» Exercise details
Nothing should be left out. Give all the data again exactly as written.

Items from a data source
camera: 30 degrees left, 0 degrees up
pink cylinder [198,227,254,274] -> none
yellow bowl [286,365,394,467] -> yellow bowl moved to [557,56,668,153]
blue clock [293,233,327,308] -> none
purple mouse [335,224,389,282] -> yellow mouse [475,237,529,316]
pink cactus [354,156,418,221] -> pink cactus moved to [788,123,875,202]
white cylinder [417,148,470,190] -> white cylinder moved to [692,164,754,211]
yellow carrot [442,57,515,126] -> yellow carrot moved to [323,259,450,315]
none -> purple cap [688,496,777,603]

» The answer
camera: 30 degrees left, 0 degrees up
pink cylinder [198,227,254,274] -> none
yellow bowl [286,365,394,467] -> yellow bowl moved to [557,56,668,153]
blue clock [293,233,327,308] -> none
purple mouse [335,224,389,282] -> yellow mouse [475,237,529,316]
pink cactus [354,156,418,221] -> pink cactus moved to [788,123,875,202]
white cylinder [417,148,470,190] -> white cylinder moved to [692,164,754,211]
yellow carrot [442,57,515,126] -> yellow carrot moved to [323,259,450,315]
none -> purple cap [688,496,777,603]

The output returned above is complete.